* _Data listing_:
________________________

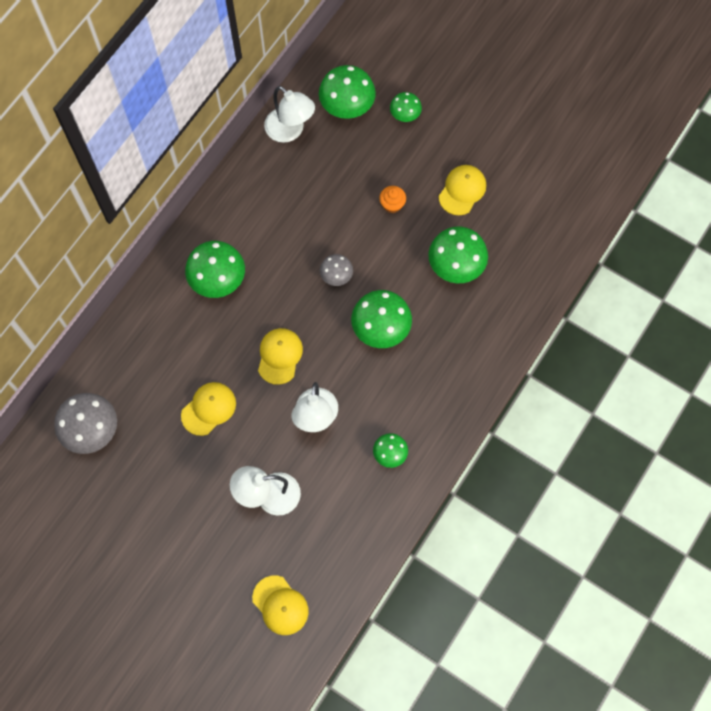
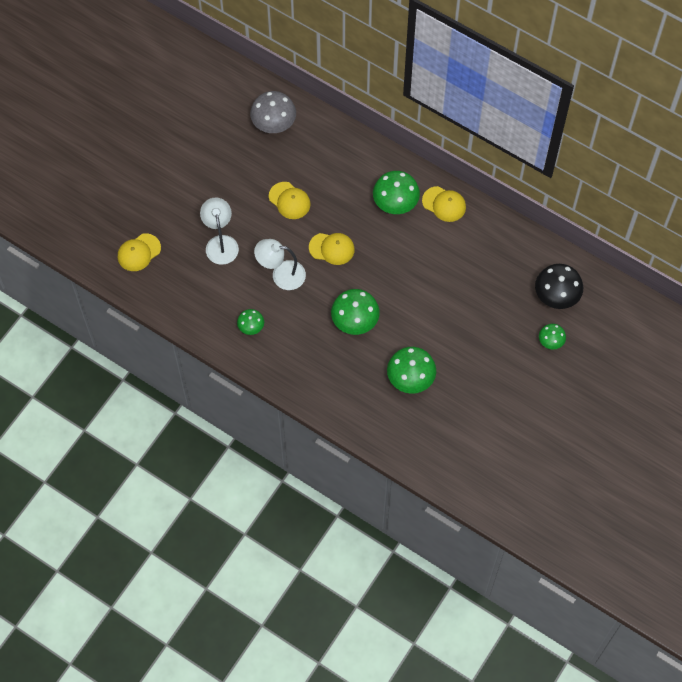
camera: 90 degrees right, 5 degrees down
white lamp [264,86,315,143] -> none
green mushroom [319,65,376,119] -> black mushroom [535,264,583,309]
grey mushroom [320,254,353,286] -> none
orange cupcake [379,186,406,213] -> none
yellow cap [439,165,486,215] -> yellow cap moved to [422,186,466,222]

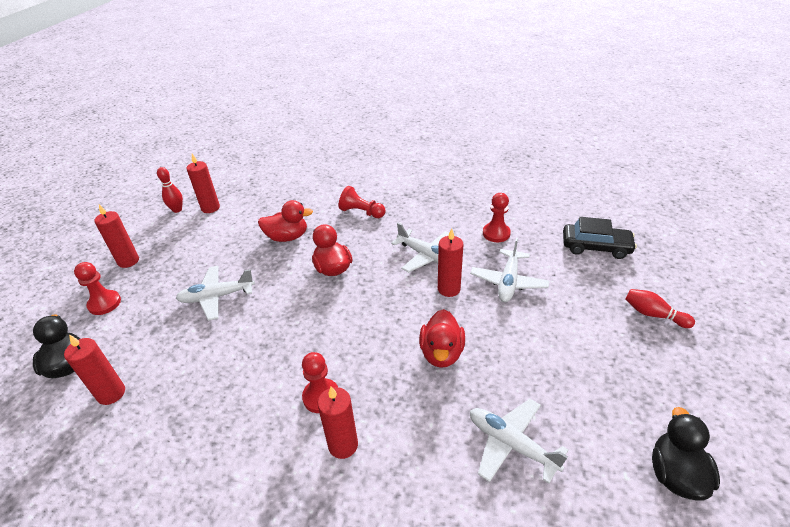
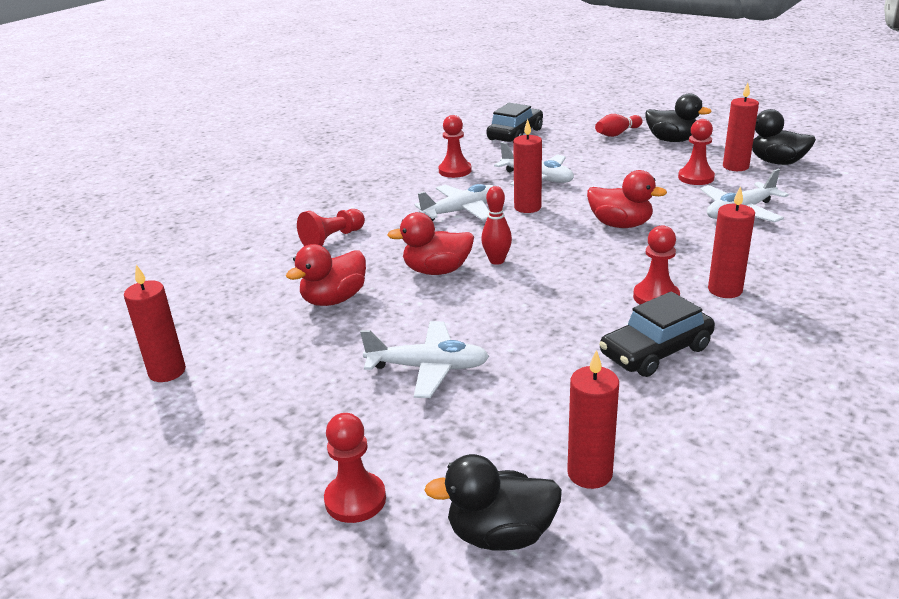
camera: 70 degrees left, 10 degrees down
red candle [94,204,139,268] -> red candle moved to [723,83,759,171]
red bowling pin [157,167,183,213] -> red bowling pin moved to [481,186,512,265]
white plane [176,266,255,321] -> white plane turned 90 degrees counterclockwise [360,321,489,398]
red duck [258,200,313,242] -> red duck turned 150 degrees counterclockwise [286,244,366,306]
none -> black car [599,291,715,377]
none -> black duck [645,93,712,142]
none -> red pawn [678,119,715,185]

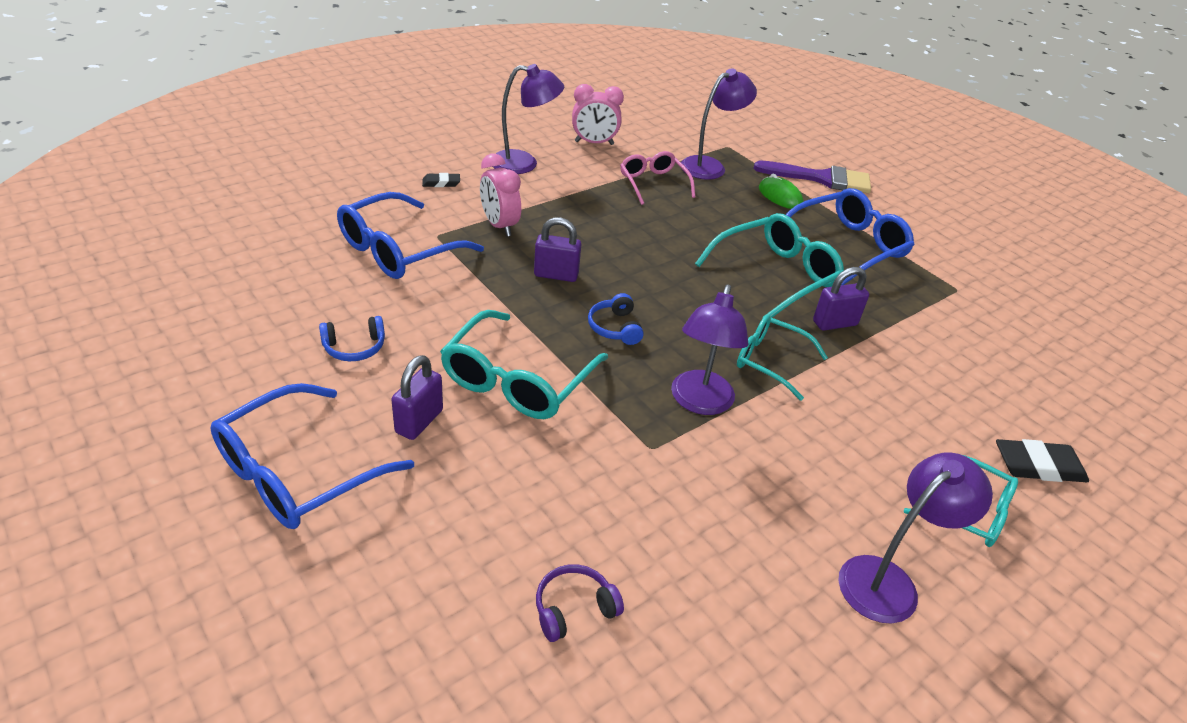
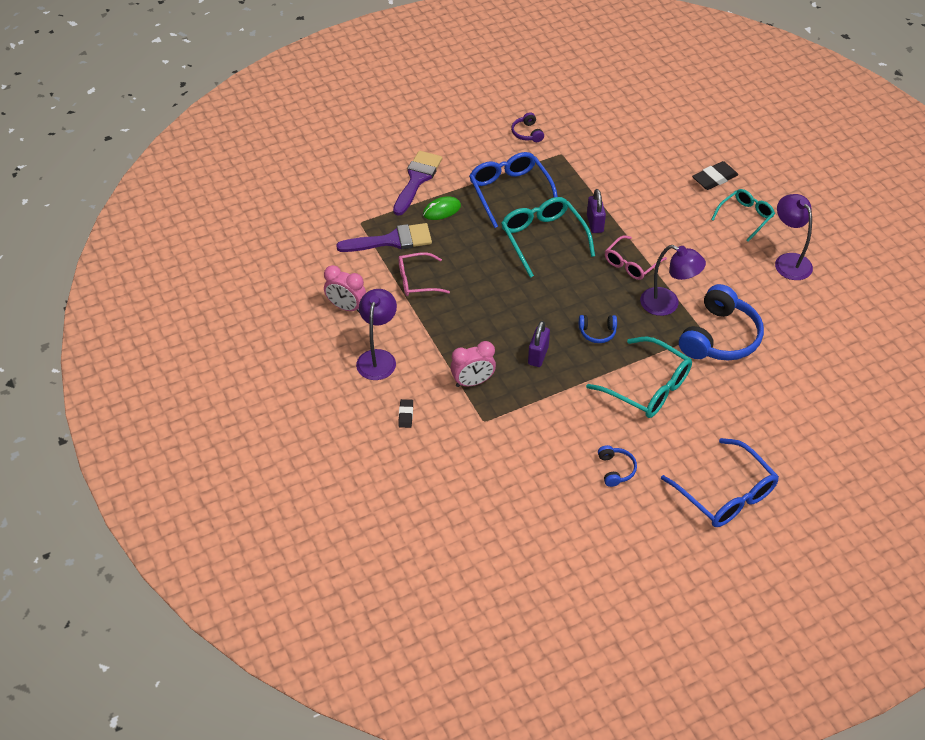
camera: 75 degrees left, 10 degrees up
blue glasses [337,192,484,279] -> none
purple padlock [391,355,443,440] -> none
purple headphones [536,564,624,642] -> purple headphones moved to [511,112,544,142]
pink clock [572,84,624,145] -> pink clock turned 105 degrees clockwise [324,265,366,312]
purple lamp [681,68,757,180] -> purple brush [336,223,432,252]
turquoise glasses [737,315,828,401] -> pink glasses [605,235,667,280]
black eraser [996,439,1089,482] -> black eraser turned 45 degrees clockwise [692,161,738,190]
none -> blue headphones [679,284,764,361]

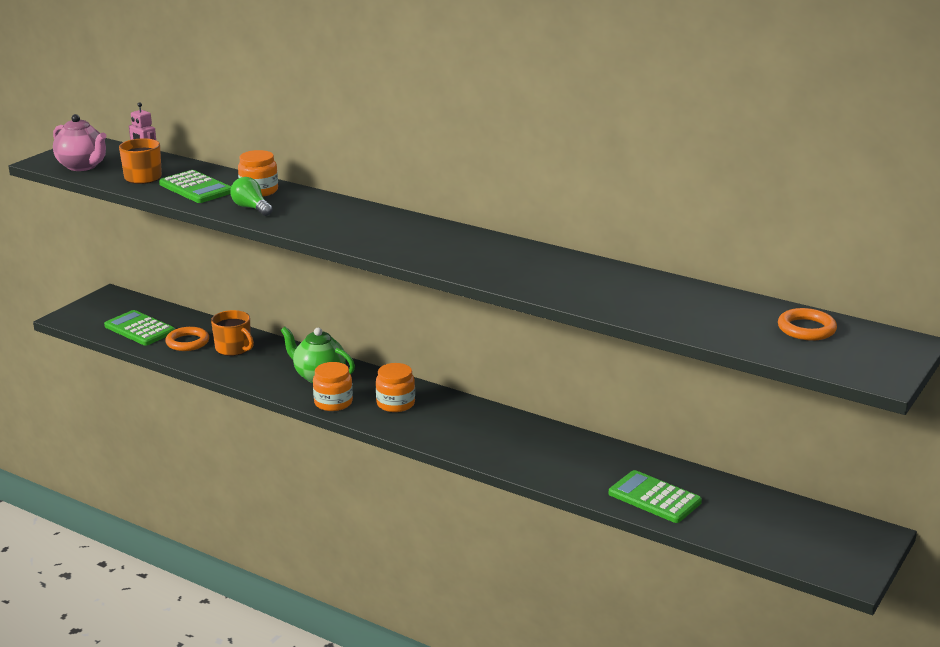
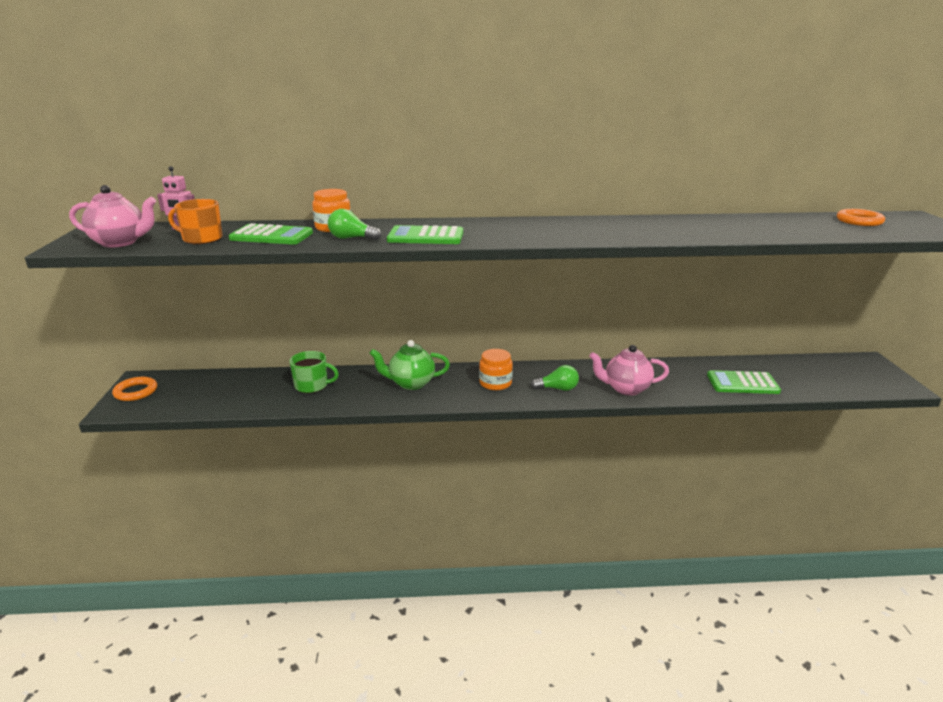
camera: 35 degrees left, 0 degrees up
green calculator [104,310,175,346] -> green calculator moved to [387,225,463,244]
orange ring [165,327,209,351] -> orange ring moved to [112,377,157,401]
orange mug [211,310,254,356] -> green mug [289,351,339,393]
orange jar [313,362,353,411] -> none
none -> green light bulb [531,365,579,391]
none -> pink teapot [589,345,669,396]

________________________

* _Job item_: Type the listing out again word for word, passing over each picture.

* _Solution_:
camera: 90 degrees right, 5 degrees down
white lamp [264,86,315,143] -> none
green mushroom [319,65,376,119] -> black mushroom [535,264,583,309]
grey mushroom [320,254,353,286] -> none
orange cupcake [379,186,406,213] -> none
yellow cap [439,165,486,215] -> yellow cap moved to [422,186,466,222]

camera: 70 degrees left, 10 degrees down
red candle [94,204,139,268] -> red candle moved to [723,83,759,171]
red bowling pin [157,167,183,213] -> red bowling pin moved to [481,186,512,265]
white plane [176,266,255,321] -> white plane turned 90 degrees counterclockwise [360,321,489,398]
red duck [258,200,313,242] -> red duck turned 150 degrees counterclockwise [286,244,366,306]
none -> black car [599,291,715,377]
none -> black duck [645,93,712,142]
none -> red pawn [678,119,715,185]

camera: 75 degrees left, 10 degrees up
blue glasses [337,192,484,279] -> none
purple padlock [391,355,443,440] -> none
purple headphones [536,564,624,642] -> purple headphones moved to [511,112,544,142]
pink clock [572,84,624,145] -> pink clock turned 105 degrees clockwise [324,265,366,312]
purple lamp [681,68,757,180] -> purple brush [336,223,432,252]
turquoise glasses [737,315,828,401] -> pink glasses [605,235,667,280]
black eraser [996,439,1089,482] -> black eraser turned 45 degrees clockwise [692,161,738,190]
none -> blue headphones [679,284,764,361]

camera: 35 degrees left, 0 degrees up
green calculator [104,310,175,346] -> green calculator moved to [387,225,463,244]
orange ring [165,327,209,351] -> orange ring moved to [112,377,157,401]
orange mug [211,310,254,356] -> green mug [289,351,339,393]
orange jar [313,362,353,411] -> none
none -> green light bulb [531,365,579,391]
none -> pink teapot [589,345,669,396]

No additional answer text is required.